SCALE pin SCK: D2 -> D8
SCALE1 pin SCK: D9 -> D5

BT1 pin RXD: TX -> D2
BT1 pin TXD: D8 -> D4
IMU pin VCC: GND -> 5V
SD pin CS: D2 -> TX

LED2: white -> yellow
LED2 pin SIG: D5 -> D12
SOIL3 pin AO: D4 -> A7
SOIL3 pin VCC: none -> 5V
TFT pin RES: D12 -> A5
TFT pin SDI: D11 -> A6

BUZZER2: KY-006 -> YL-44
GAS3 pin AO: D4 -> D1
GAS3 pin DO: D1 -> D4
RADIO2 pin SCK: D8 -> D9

• _ASSIGNMENT_: Write out every entry verbatim.

• _OUTPUT_:
SCALE pin SCK: D2 -> D8
SCALE1 pin SCK: D9 -> D5

BT1 pin RXD: TX -> D2
BT1 pin TXD: D8 -> D4
IMU pin VCC: GND -> 5V
SD pin CS: D2 -> TX

LED2: white -> yellow
LED2 pin SIG: D5 -> D12
SOIL3 pin AO: D4 -> A7
SOIL3 pin VCC: none -> 5V
TFT pin RES: D12 -> A5
TFT pin SDI: D11 -> A6

BUZZER2: KY-006 -> YL-44
GAS3 pin AO: D4 -> D1
GAS3 pin DO: D1 -> D4
RADIO2 pin SCK: D8 -> D9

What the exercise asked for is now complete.